WHAT THE TASK ASKS: Report each line of the entries below that has the word "mushroom" in it.

[[ INFORMATION, beginning ]]

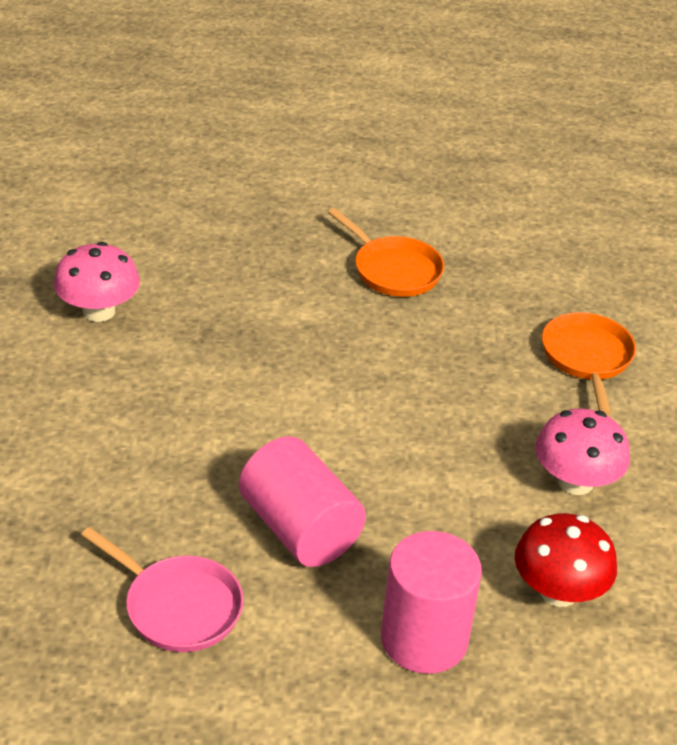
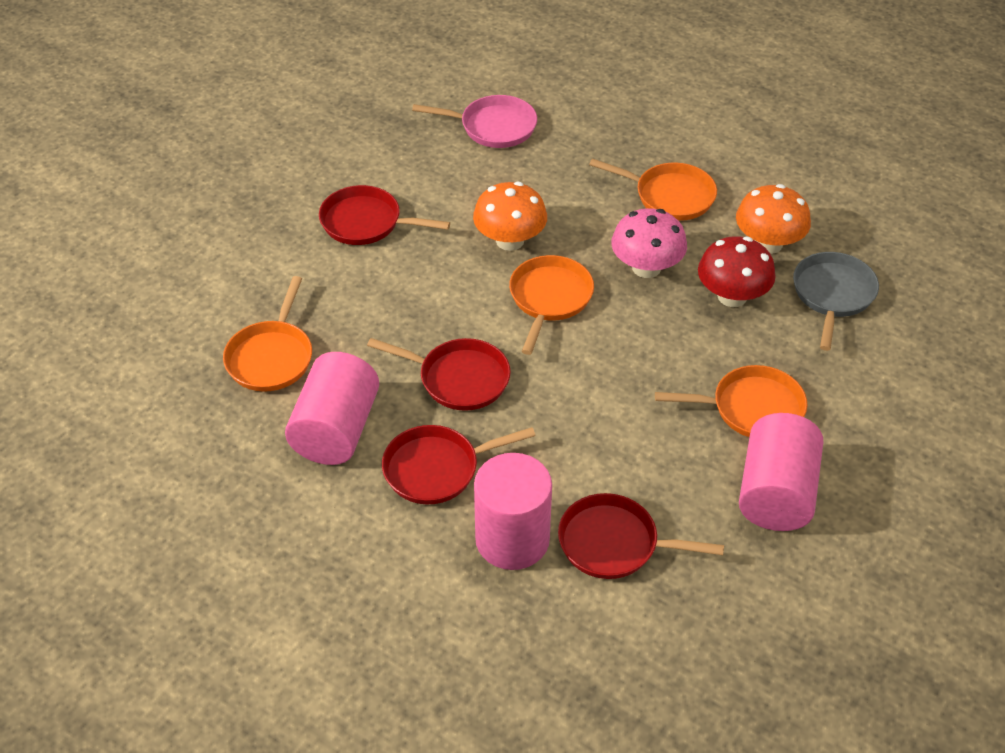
grey pan: 0 -> 1
orange mushroom: 0 -> 2
orange pan: 2 -> 4
pink cylinder: 2 -> 3
pink mushroom: 2 -> 1
red pan: 0 -> 4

[[ INFORMATION, end ]]

RESULT OF THE EXERCISE:
orange mushroom: 0 -> 2
pink mushroom: 2 -> 1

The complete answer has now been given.